◆ Given data
* * * * * * *
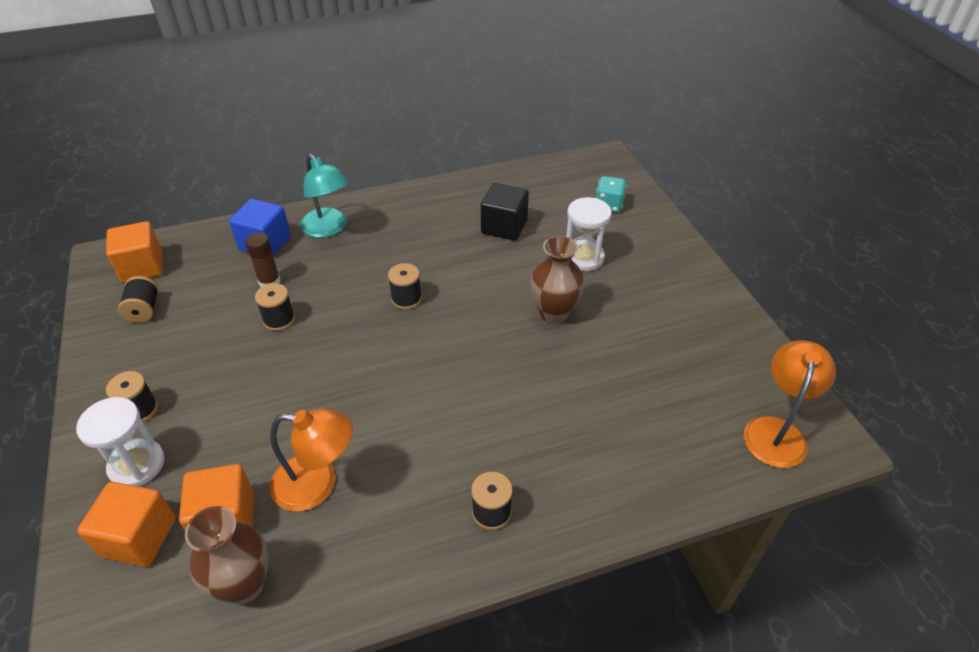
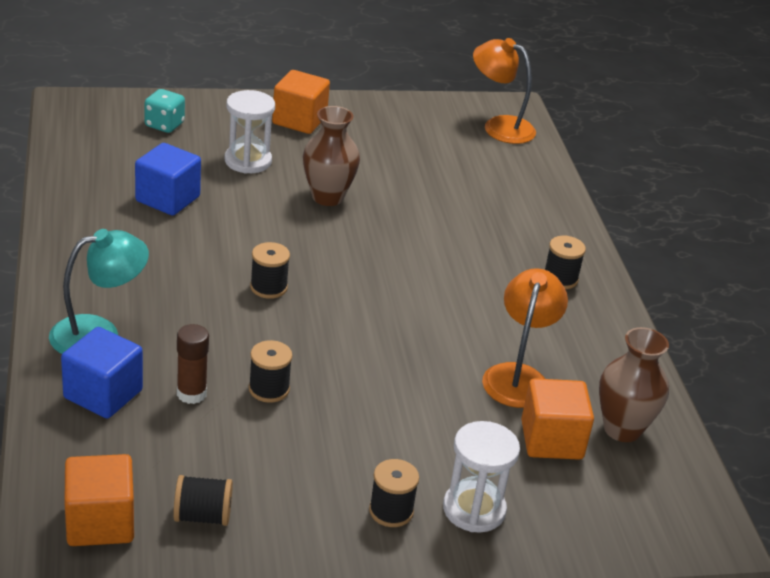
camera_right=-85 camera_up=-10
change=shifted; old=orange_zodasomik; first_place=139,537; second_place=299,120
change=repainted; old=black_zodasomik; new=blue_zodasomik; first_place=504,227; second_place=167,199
* * * * * * *
◆ About this exercise
Copy the data word for word. Pictures do not go in the copy.

◆ Written answer
camera_right=-85 camera_up=-10
change=shifted; old=orange_zodasomik; first_place=139,537; second_place=299,120
change=repainted; old=black_zodasomik; new=blue_zodasomik; first_place=504,227; second_place=167,199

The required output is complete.